DATA FOR PROCESSING below:

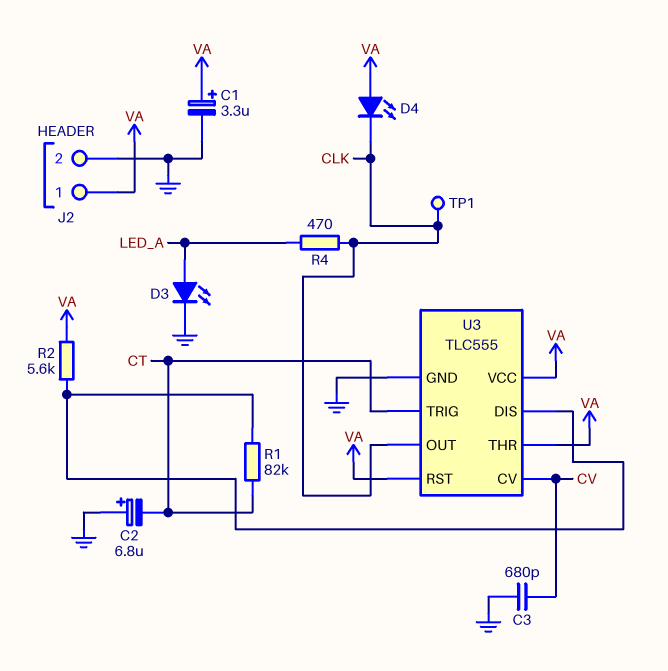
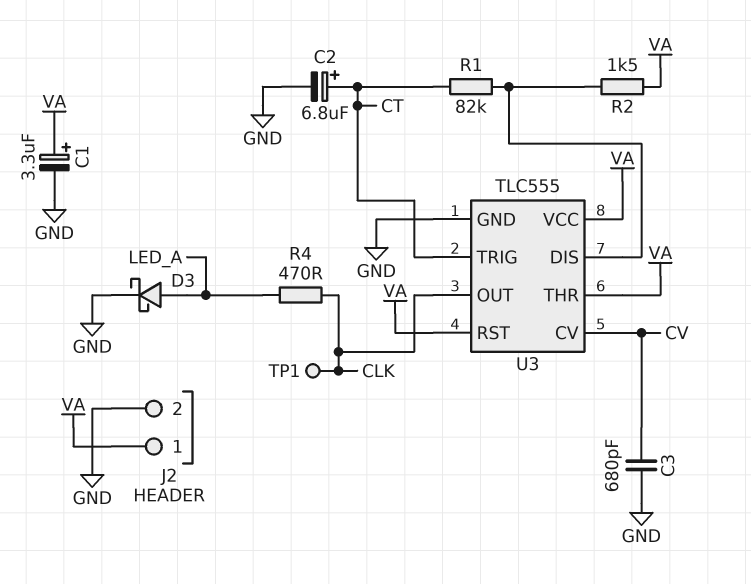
C2: 6.8uF (plus GND, minus CT) -> 6.8uF (plus CT, minus GND)
D3: LED (A LED_A, K GND) -> schottky (A LED_A, K GND)
D4: LED (A VA, K CLK) -> none
R2: 5.6k (U3/DIS, VA) -> 1.5k (U3/DIS, VA)

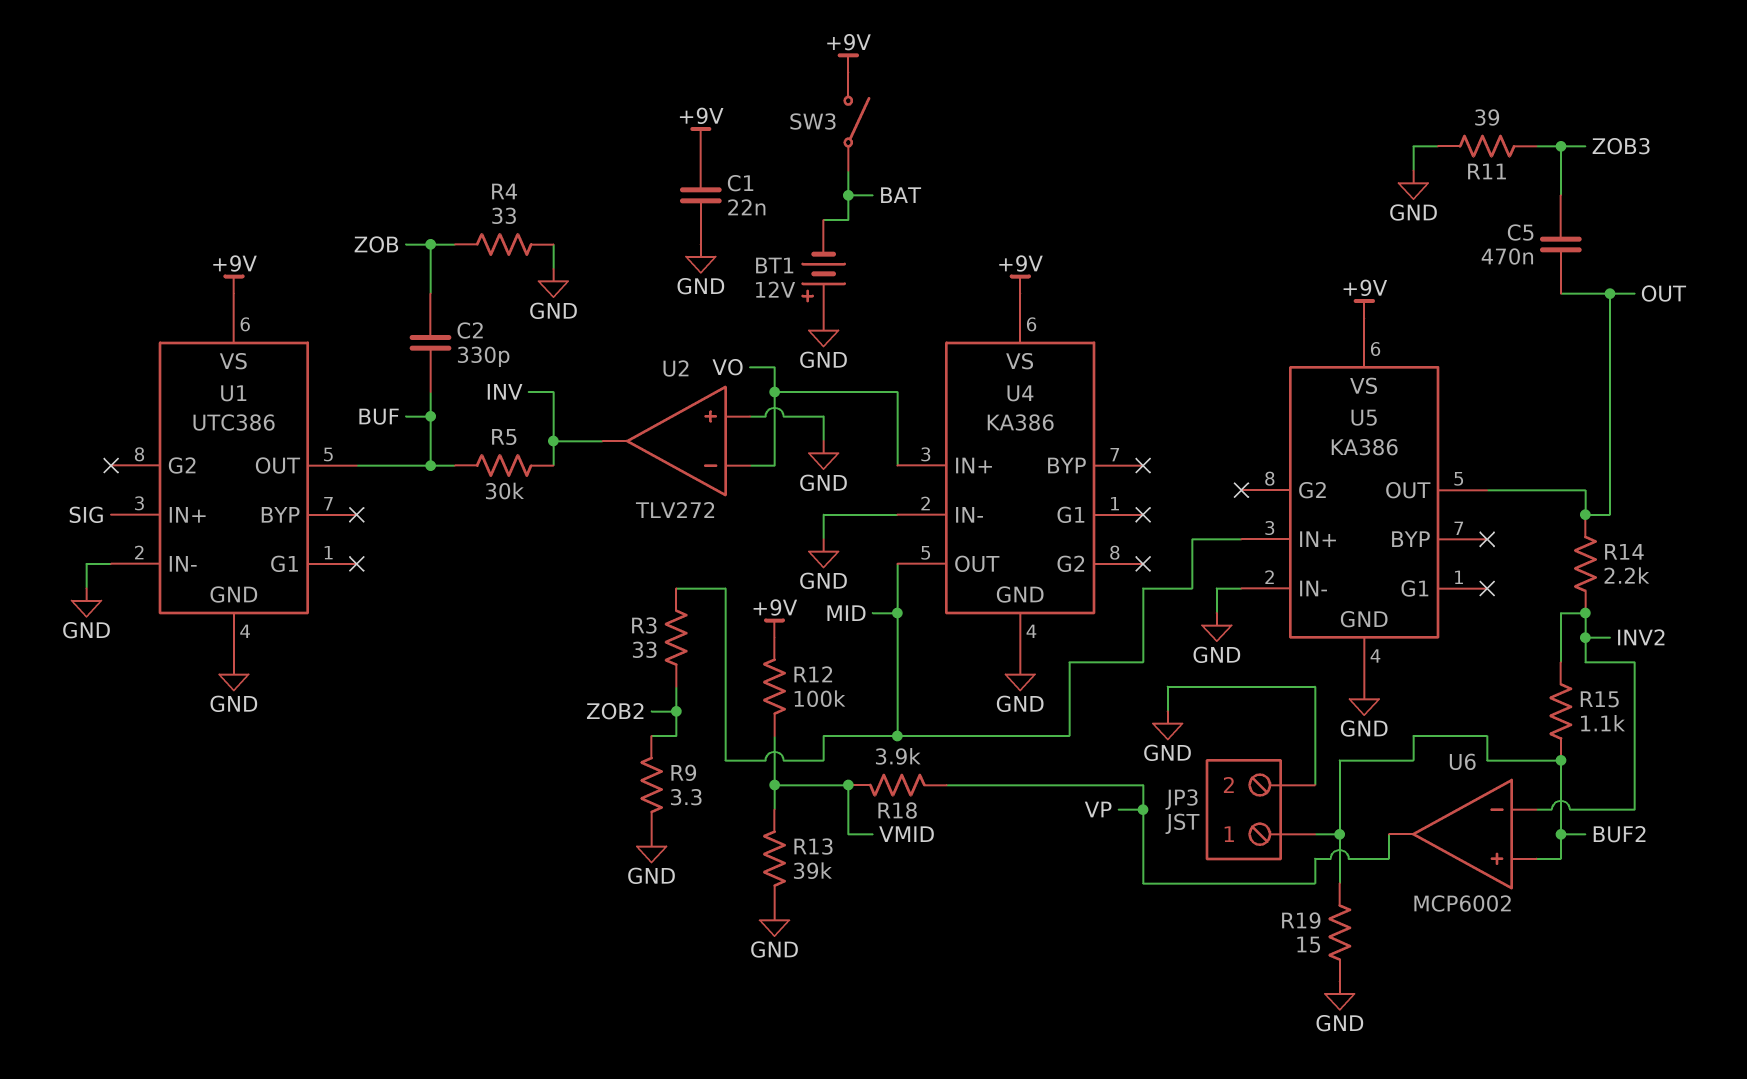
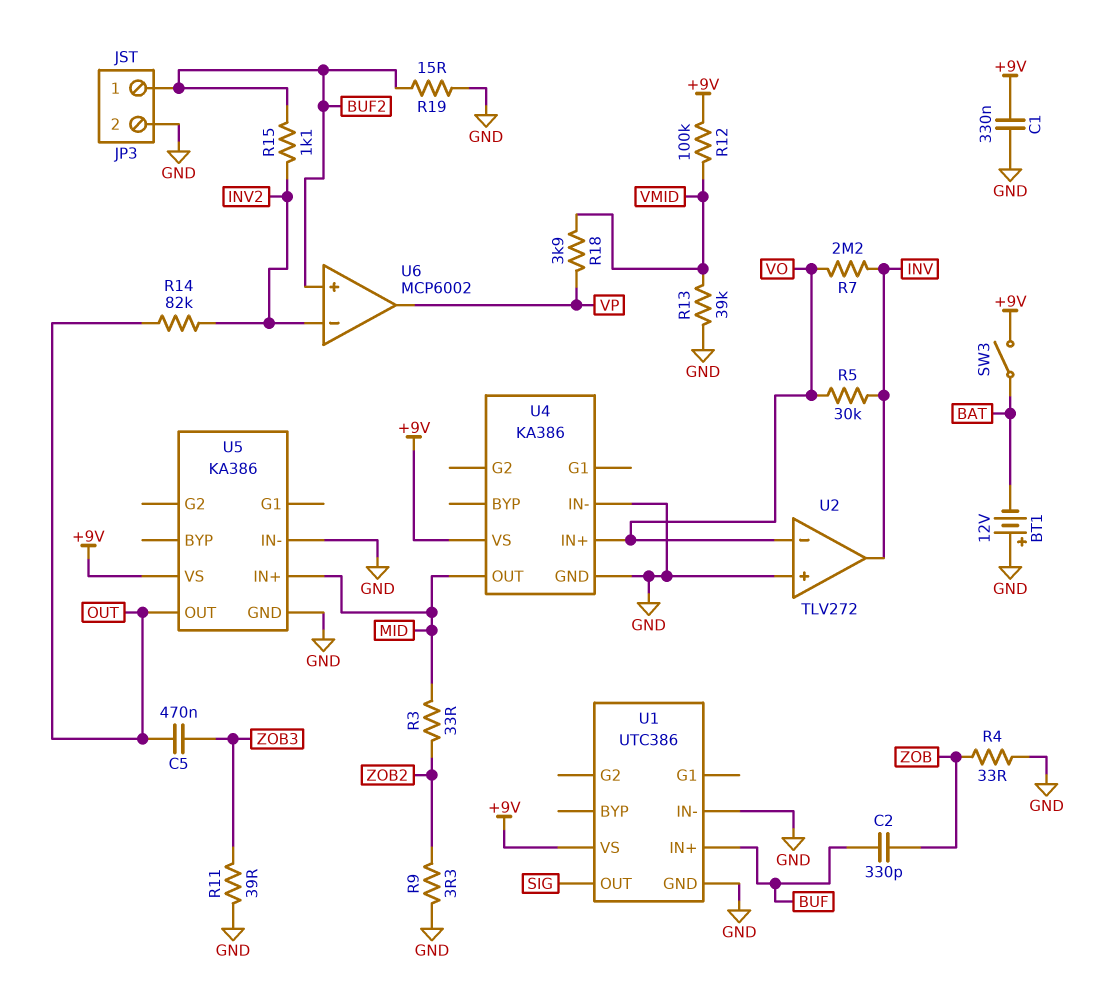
C1: 22nF (+9V, GND) -> 330nF (+9V, GND)
R5: 30k (BUF, INV) -> 30k (INV, VO)
R7: none -> 2.2M (INV, VO)
R14: 2.2k (INV2, OUT) -> 82k (INV2, OUT)
U1 pin IN+: SIG -> BUF
U1 pin OUT: BUF -> SIG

End of DATA FOR PROCESSING.

__WORK INSTRUCTION__: Go through the entries above and report each line with the string "none" in it.

__RESPONSE FOR THIS EXERCISE__:
D4: LED (A VA, K CLK) -> none
R7: none -> 2.2M (INV, VO)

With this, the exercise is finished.